====== Supplied information ======
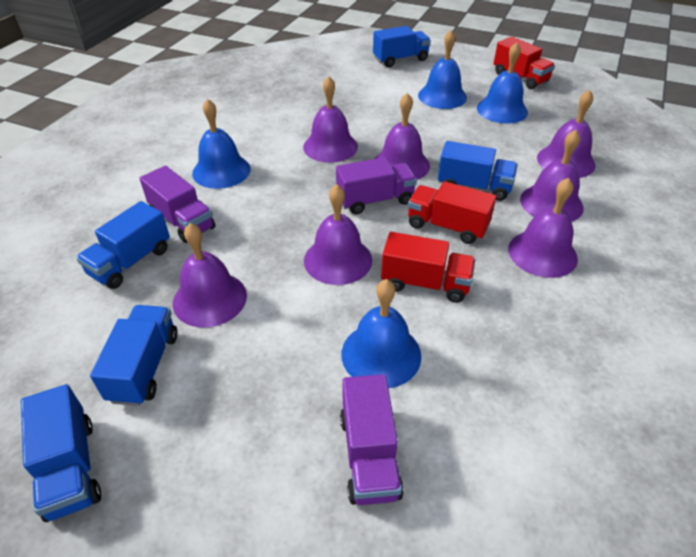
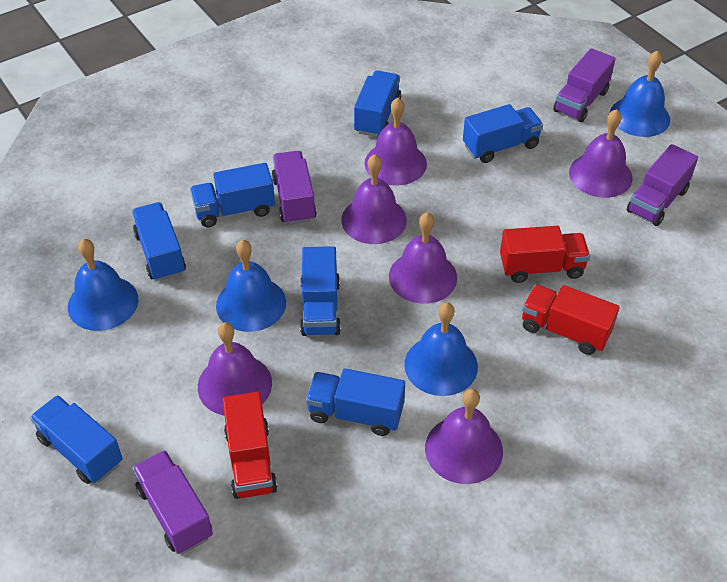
blue truck: 5 -> 7
purple bell: 7 -> 6
purple truck: 3 -> 4

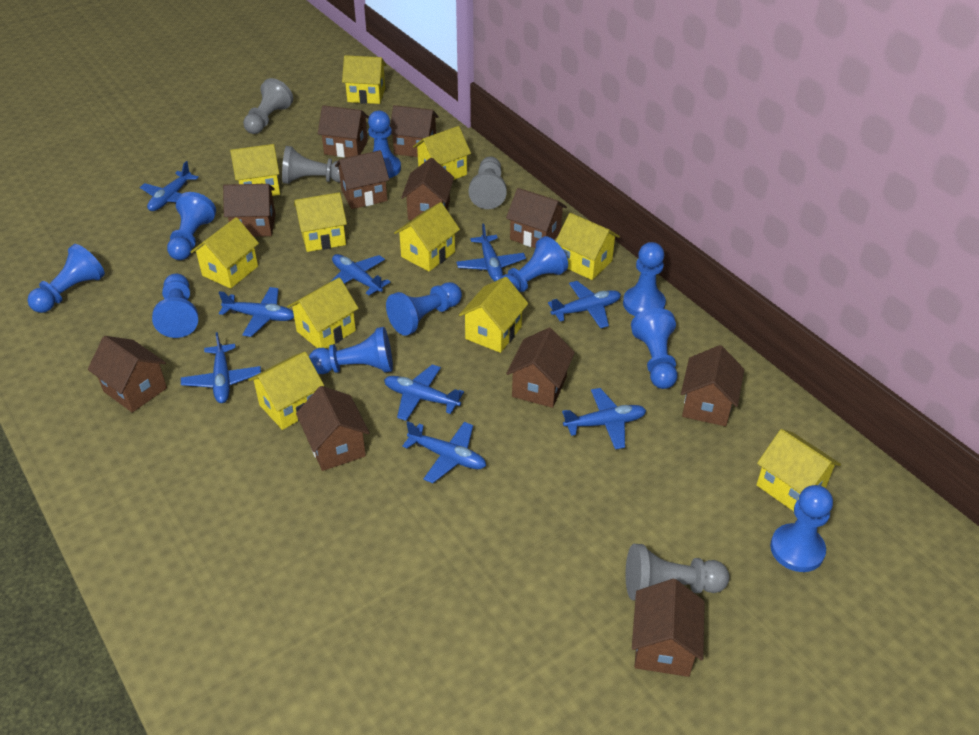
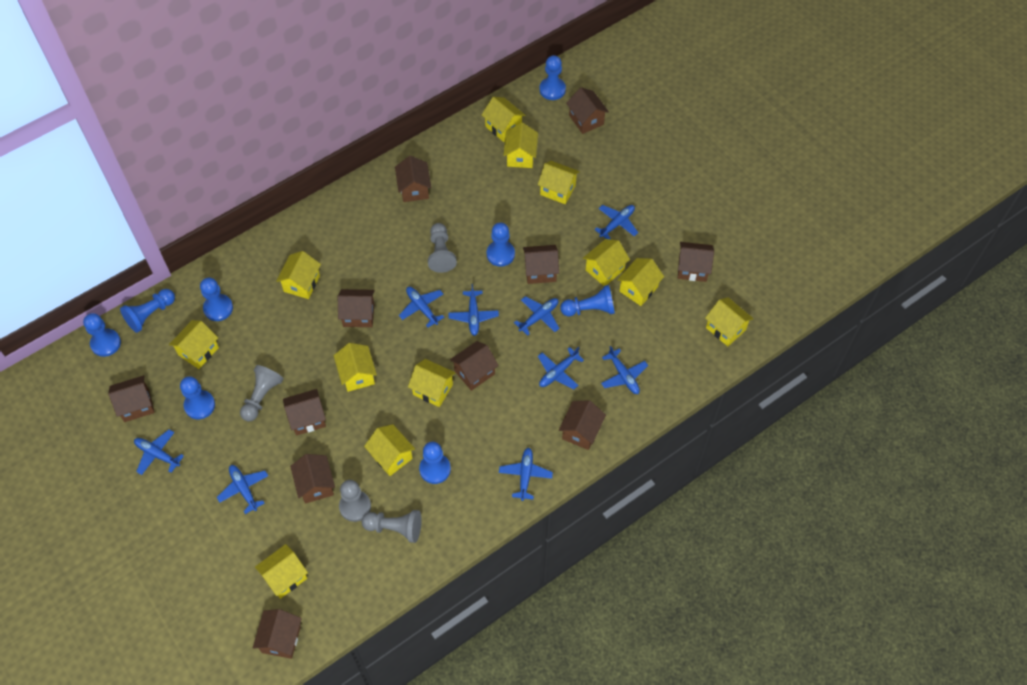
blue pawn: 10 -> 8
yellow house: 11 -> 12

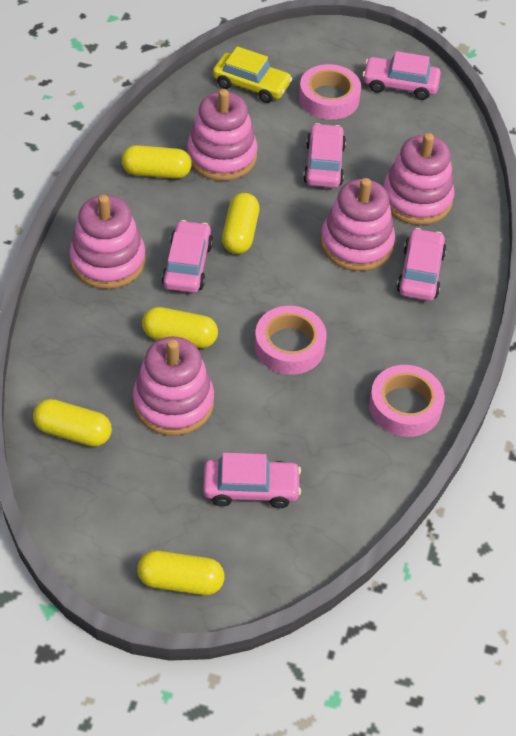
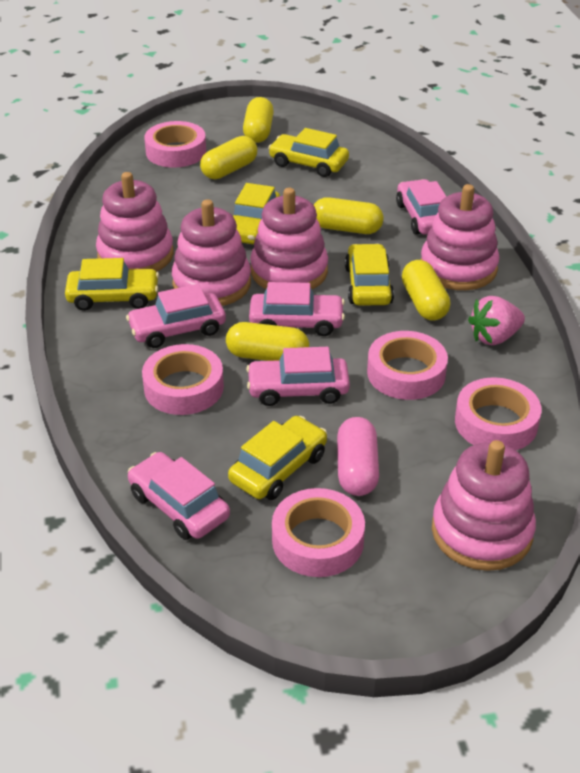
pink capsule: 0 -> 1
pink strawberry: 0 -> 1
pink tape: 3 -> 5
yellow car: 1 -> 5

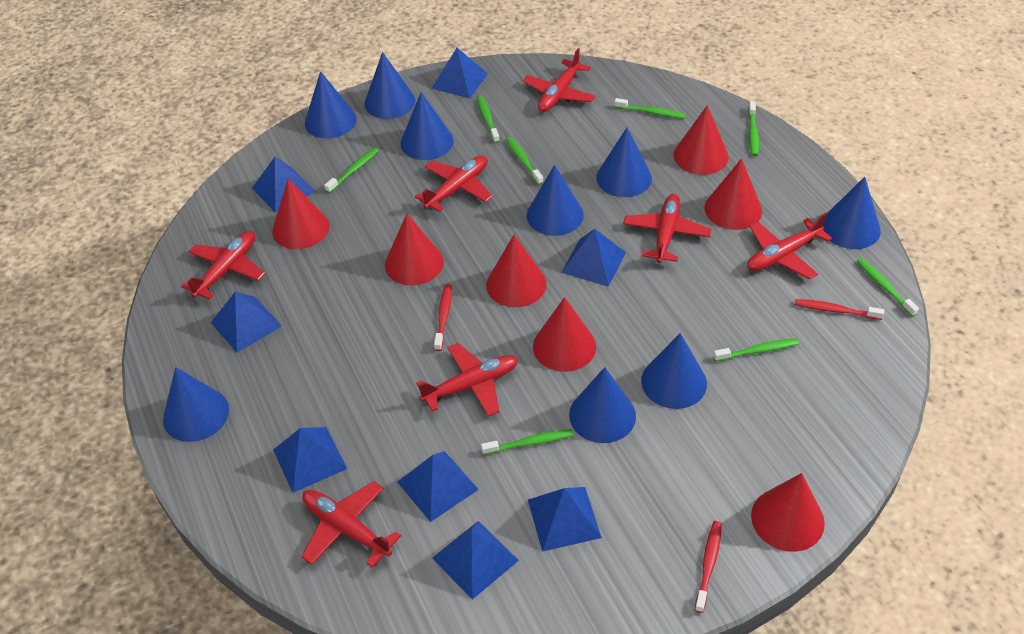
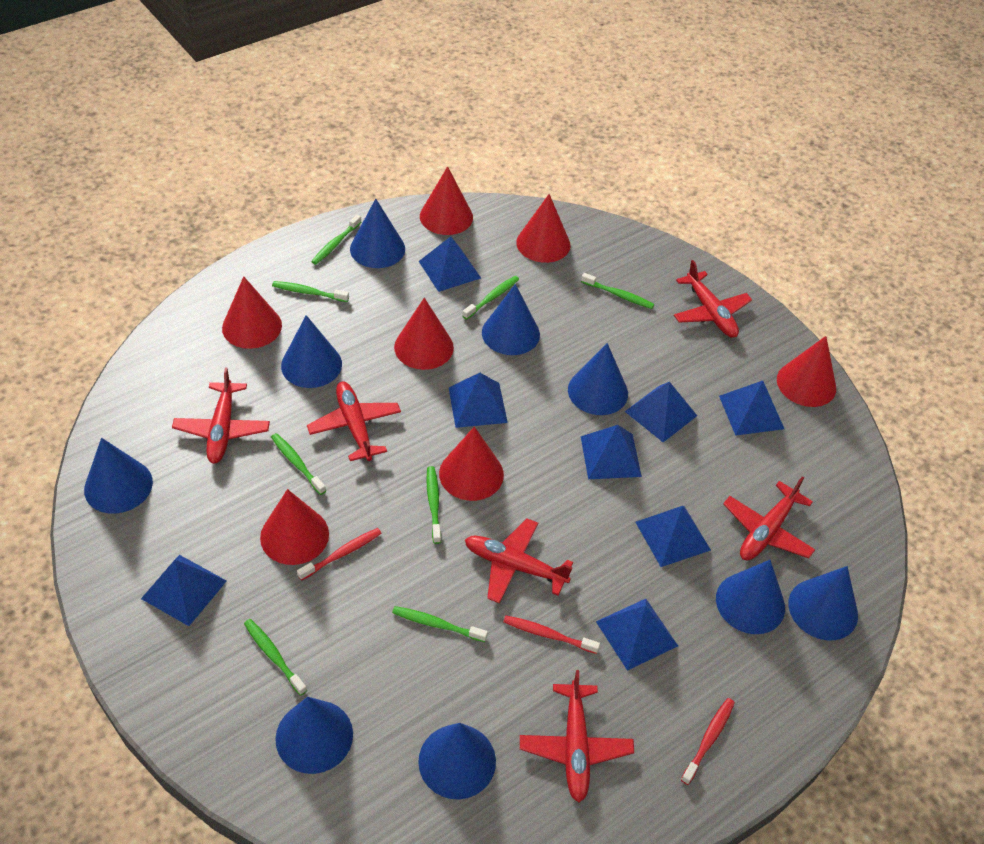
red plane: 7 -> 6

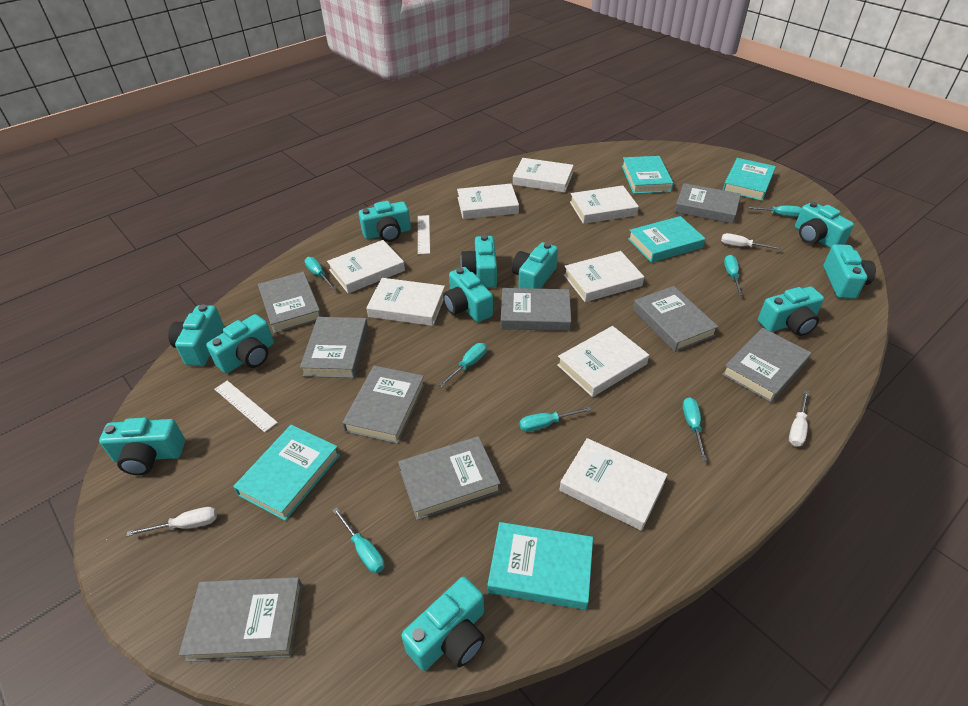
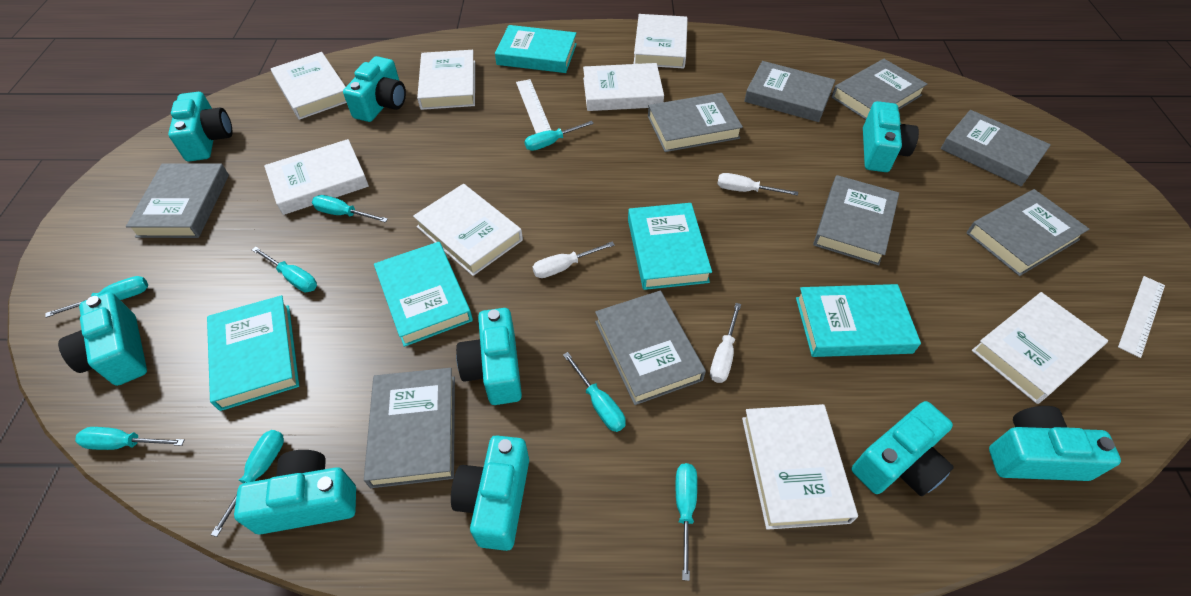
turquoise camera: 11 -> 9
turquoise screwdriver: 7 -> 8

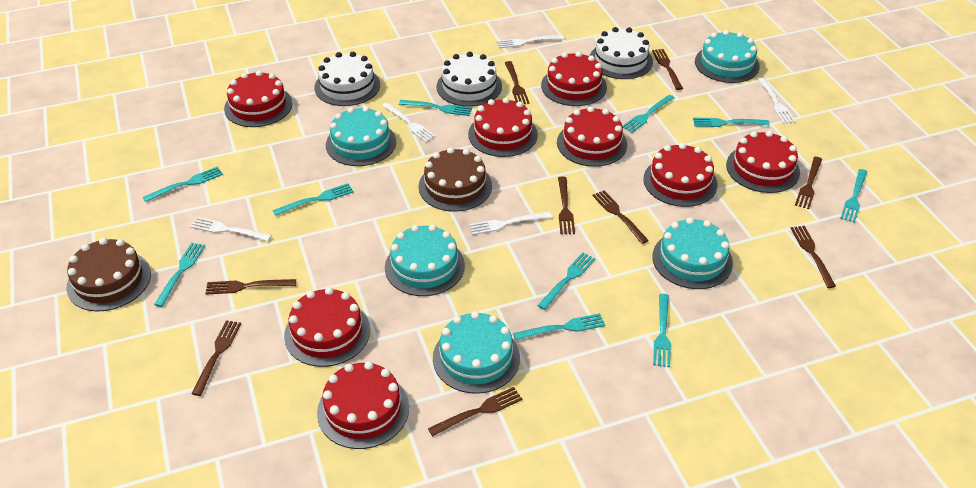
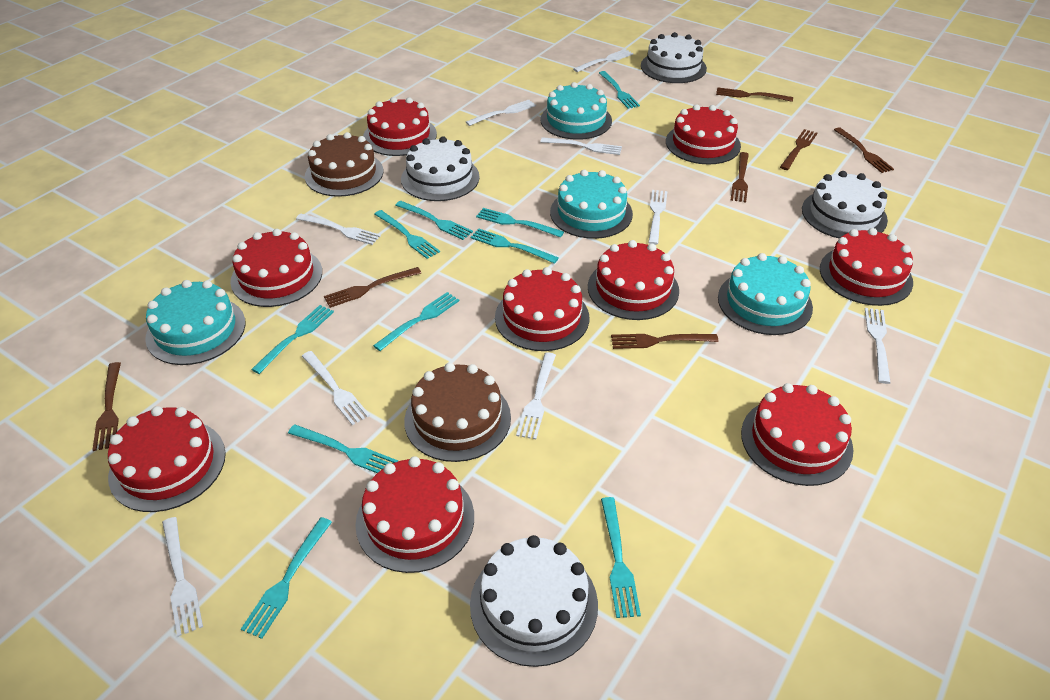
brown fork: 9 -> 7
red cake: 8 -> 9
turquoise cake: 5 -> 4
white cake: 3 -> 4
white fork: 5 -> 9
======
Instructions for the task
Find the line with "red plane: 7 -> 6". Return it and each line after it through the end of the data, exactly, without pictures.

Answer space
red plane: 7 -> 6

turquoise camera: 11 -> 9
turquoise screwdriver: 7 -> 8

brown fork: 9 -> 7
red cake: 8 -> 9
turquoise cake: 5 -> 4
white cake: 3 -> 4
white fork: 5 -> 9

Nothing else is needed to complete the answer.